Instruction
Starting at the line that holds "blue cap [174,186,261,239]" and stopping at the line that holds "none -> blue wallet [491,158,539,196]", restate the records below word for word, with both of those lines included.

Input material
##############################

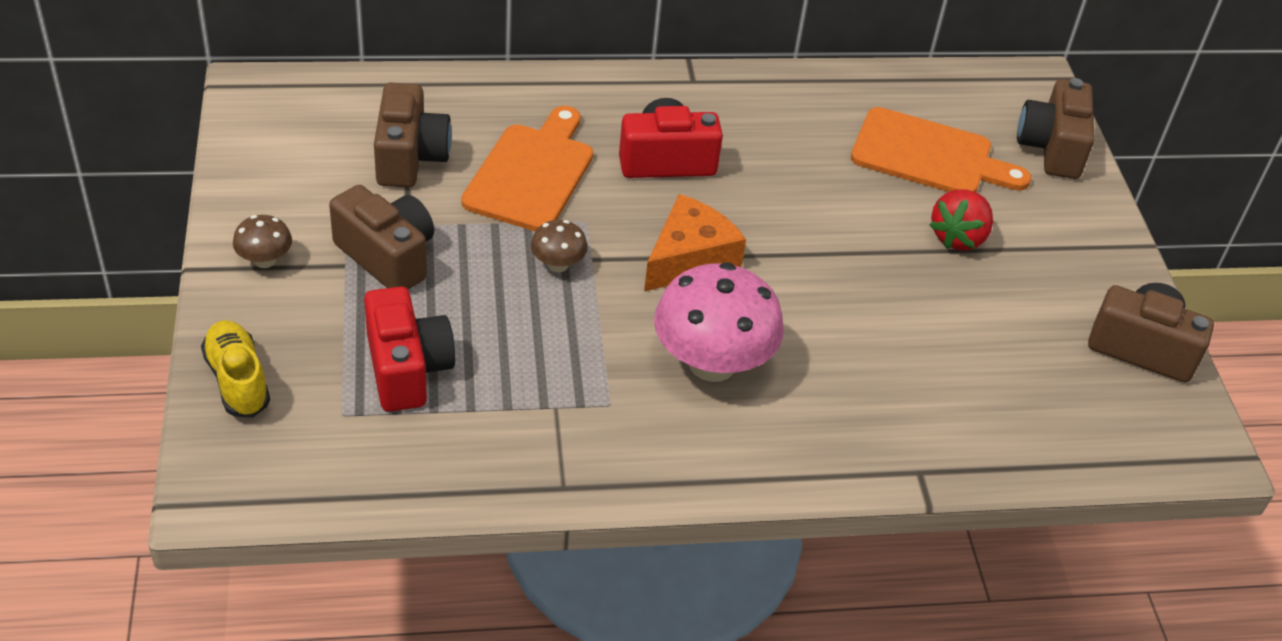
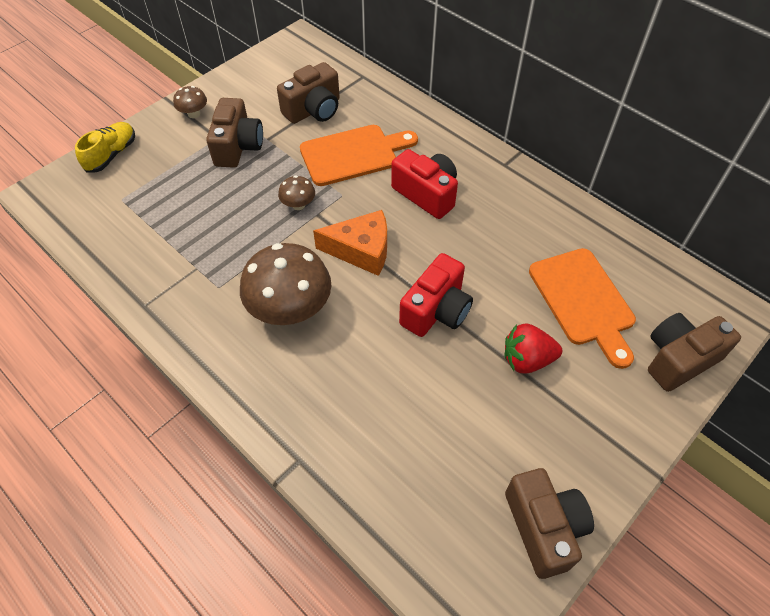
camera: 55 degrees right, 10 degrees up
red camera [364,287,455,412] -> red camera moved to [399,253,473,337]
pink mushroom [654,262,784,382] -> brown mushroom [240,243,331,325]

##############################

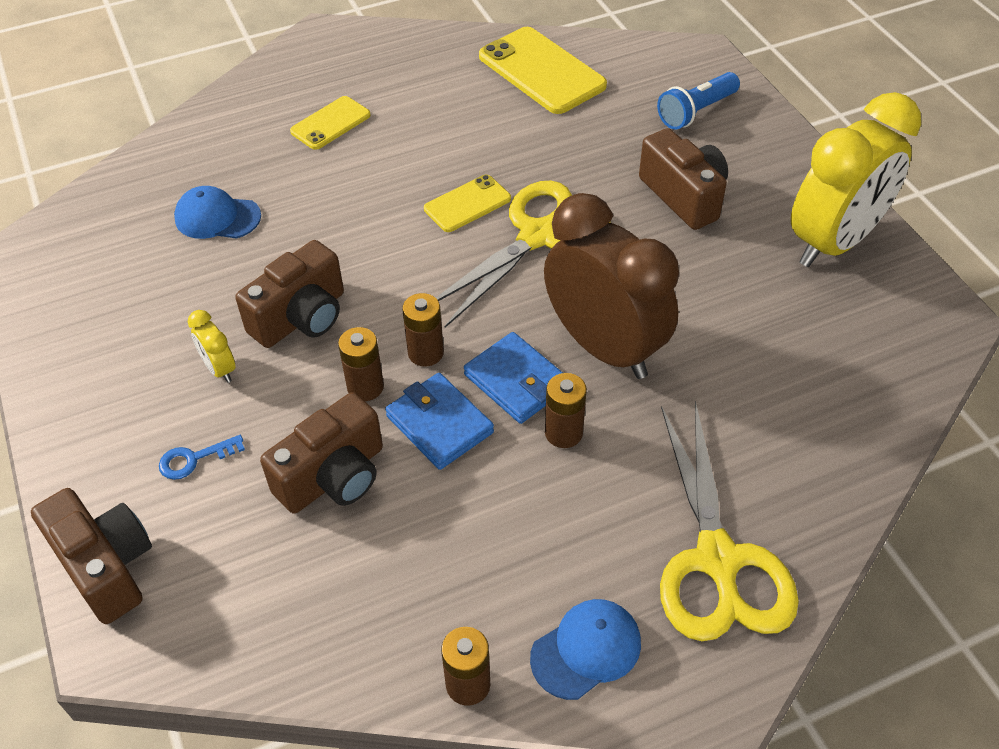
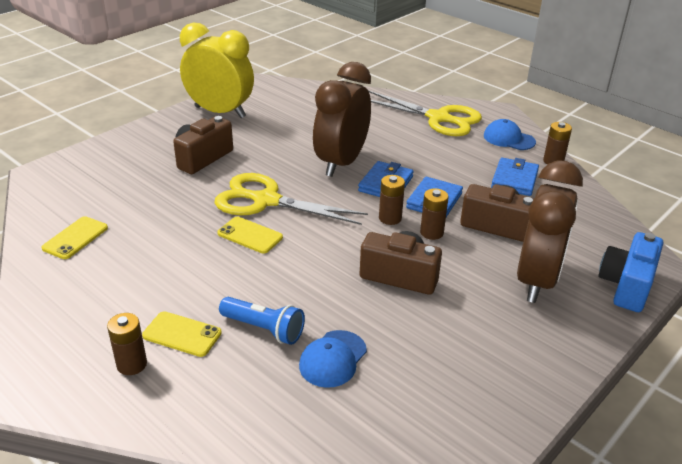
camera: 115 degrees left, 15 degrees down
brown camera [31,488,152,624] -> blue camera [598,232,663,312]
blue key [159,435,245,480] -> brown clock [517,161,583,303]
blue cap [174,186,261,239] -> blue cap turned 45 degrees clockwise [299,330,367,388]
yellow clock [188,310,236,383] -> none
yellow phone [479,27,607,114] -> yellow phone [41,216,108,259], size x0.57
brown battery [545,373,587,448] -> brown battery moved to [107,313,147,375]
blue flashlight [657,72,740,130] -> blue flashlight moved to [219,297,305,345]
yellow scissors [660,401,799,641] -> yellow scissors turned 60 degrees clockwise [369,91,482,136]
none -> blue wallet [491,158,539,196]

##############################

Response to the exercise
blue cap [174,186,261,239] -> blue cap turned 45 degrees clockwise [299,330,367,388]
yellow clock [188,310,236,383] -> none
yellow phone [479,27,607,114] -> yellow phone [41,216,108,259], size x0.57
brown battery [545,373,587,448] -> brown battery moved to [107,313,147,375]
blue flashlight [657,72,740,130] -> blue flashlight moved to [219,297,305,345]
yellow scissors [660,401,799,641] -> yellow scissors turned 60 degrees clockwise [369,91,482,136]
none -> blue wallet [491,158,539,196]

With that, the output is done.